>> BEGIN Data for the task

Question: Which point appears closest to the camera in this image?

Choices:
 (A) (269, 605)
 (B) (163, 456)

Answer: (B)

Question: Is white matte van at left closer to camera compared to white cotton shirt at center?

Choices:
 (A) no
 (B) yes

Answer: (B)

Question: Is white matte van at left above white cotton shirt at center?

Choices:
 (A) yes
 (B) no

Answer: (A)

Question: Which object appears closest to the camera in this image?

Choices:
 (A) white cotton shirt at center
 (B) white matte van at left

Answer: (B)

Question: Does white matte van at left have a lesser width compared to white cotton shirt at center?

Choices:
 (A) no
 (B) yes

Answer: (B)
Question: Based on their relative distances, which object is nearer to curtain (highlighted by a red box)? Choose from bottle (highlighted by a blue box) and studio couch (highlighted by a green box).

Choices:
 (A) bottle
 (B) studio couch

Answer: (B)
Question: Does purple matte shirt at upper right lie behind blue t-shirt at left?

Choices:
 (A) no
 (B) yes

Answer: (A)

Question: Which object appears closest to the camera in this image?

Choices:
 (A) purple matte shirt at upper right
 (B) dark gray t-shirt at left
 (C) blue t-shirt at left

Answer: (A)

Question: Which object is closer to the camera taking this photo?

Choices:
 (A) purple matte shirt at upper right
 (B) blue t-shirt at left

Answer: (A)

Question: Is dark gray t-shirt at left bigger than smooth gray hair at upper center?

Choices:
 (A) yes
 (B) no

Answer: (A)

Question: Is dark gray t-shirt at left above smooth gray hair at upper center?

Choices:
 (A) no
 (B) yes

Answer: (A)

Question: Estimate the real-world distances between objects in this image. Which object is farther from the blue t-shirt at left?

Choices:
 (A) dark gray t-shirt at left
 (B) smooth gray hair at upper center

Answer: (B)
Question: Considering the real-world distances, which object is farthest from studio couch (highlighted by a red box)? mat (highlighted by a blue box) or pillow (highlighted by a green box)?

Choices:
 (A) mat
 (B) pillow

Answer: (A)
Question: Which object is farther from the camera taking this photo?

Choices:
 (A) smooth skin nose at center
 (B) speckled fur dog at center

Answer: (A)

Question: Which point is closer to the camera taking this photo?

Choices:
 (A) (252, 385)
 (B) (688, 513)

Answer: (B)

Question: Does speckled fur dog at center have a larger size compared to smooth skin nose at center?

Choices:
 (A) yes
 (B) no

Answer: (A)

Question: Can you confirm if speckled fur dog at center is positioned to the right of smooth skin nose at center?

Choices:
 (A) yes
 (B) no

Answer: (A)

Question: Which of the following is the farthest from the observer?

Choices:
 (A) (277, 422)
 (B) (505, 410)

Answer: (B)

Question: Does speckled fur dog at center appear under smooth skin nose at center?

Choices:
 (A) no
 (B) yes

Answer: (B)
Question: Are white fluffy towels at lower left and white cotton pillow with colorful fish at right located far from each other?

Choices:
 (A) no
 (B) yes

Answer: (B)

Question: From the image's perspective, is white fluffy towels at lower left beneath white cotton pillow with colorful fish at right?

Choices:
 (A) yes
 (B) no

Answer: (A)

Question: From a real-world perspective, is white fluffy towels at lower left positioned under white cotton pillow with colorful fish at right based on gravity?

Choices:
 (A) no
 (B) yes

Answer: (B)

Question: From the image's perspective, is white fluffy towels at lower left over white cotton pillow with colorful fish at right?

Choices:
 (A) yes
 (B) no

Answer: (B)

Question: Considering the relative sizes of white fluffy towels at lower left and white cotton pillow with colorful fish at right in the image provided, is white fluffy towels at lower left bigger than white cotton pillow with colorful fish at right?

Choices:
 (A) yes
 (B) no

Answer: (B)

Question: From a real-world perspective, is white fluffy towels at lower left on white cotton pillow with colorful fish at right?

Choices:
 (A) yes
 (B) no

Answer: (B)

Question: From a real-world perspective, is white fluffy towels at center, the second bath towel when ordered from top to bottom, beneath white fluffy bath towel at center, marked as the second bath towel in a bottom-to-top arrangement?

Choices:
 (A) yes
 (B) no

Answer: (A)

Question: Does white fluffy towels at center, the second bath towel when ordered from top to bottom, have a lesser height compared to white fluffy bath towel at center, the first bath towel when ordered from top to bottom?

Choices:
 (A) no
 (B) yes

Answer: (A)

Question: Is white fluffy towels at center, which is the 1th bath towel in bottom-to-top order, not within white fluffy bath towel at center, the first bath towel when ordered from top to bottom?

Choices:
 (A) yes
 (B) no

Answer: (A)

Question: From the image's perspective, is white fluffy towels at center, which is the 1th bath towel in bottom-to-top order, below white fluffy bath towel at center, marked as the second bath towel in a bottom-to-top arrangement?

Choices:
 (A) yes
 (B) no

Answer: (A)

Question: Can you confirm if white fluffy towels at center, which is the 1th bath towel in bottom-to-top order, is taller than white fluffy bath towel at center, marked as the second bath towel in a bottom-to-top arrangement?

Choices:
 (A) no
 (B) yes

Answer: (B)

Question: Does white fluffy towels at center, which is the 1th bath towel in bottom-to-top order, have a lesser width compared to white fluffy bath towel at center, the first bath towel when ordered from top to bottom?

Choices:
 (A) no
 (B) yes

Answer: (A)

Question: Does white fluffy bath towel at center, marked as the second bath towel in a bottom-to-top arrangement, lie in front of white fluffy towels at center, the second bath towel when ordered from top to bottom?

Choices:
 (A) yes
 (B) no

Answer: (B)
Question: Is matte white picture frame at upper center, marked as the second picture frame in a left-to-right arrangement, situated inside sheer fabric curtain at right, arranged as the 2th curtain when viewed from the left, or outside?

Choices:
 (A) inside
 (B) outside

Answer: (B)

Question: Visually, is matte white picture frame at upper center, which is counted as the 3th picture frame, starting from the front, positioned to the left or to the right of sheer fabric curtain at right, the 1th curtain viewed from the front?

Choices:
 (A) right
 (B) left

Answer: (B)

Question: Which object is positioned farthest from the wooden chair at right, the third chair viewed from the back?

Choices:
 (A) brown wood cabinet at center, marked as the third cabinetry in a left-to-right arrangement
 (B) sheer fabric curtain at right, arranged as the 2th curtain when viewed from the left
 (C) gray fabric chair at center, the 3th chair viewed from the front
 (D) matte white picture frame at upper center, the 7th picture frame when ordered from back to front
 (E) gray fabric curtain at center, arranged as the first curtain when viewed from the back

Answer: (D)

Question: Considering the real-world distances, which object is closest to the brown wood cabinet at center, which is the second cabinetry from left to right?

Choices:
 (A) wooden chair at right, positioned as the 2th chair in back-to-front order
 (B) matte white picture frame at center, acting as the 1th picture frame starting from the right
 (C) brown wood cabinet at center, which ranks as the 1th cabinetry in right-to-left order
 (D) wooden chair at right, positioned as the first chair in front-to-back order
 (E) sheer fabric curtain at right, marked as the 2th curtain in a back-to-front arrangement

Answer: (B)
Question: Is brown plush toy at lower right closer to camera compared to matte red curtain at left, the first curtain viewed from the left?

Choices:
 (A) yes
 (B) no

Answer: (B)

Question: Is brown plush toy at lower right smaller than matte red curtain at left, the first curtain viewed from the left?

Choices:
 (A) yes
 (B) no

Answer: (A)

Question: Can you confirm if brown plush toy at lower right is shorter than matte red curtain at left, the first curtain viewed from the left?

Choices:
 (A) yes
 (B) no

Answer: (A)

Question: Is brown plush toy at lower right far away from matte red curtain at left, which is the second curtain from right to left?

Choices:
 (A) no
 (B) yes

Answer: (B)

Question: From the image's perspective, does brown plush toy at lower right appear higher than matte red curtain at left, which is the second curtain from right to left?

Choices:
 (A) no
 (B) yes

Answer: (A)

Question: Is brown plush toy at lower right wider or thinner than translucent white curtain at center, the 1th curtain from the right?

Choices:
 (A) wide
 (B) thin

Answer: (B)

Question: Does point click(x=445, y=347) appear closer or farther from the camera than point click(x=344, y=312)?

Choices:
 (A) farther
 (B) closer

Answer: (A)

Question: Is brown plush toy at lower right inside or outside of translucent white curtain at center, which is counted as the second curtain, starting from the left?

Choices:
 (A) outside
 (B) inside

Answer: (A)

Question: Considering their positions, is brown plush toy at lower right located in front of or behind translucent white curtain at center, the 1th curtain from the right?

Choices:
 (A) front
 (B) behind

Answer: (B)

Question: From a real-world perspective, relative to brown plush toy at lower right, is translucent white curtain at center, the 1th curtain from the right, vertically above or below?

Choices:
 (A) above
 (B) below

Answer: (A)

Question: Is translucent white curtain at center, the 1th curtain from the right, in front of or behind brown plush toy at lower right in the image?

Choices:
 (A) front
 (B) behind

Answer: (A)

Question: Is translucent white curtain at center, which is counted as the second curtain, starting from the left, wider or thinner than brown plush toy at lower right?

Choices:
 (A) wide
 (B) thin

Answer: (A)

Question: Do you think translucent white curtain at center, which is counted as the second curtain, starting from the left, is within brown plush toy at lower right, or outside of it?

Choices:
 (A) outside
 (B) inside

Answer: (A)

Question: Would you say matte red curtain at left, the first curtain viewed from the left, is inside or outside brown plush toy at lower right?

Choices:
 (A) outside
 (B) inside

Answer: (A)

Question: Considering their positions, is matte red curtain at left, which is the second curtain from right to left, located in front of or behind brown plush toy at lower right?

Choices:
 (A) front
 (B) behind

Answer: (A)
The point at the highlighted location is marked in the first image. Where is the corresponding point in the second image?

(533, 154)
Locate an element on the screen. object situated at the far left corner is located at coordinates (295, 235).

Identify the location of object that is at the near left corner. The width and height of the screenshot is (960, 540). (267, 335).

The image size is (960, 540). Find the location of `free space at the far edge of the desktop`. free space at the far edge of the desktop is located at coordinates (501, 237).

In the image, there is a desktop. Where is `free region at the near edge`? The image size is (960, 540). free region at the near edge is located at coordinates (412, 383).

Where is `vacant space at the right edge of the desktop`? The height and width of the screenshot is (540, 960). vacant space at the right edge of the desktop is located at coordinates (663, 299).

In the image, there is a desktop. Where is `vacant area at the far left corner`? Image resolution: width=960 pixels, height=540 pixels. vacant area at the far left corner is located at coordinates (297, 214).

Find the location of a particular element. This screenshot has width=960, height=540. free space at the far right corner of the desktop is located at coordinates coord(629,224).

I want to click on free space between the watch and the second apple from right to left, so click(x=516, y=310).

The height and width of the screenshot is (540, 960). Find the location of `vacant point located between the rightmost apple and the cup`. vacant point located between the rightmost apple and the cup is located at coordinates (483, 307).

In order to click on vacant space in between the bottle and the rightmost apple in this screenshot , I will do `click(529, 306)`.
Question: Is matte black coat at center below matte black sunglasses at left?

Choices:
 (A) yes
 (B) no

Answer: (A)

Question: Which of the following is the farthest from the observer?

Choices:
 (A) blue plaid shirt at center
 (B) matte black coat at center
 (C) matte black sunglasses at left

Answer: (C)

>> END Data for the task

List each line of the material above that contains the string "couch", matching case exactly.

The answer:
Question: Based on their relative distances, which object is nearer to curtain (highlighted by a red box)? Choose from bottle (highlighted by a blue box) and studio couch (highlighted by a green box).
 (B) studio couch
Question: Considering the real-world distances, which object is farthest from studio couch (highlighted by a red box)? mat (highlighted by a blue box) or pillow (highlighted by a green box)?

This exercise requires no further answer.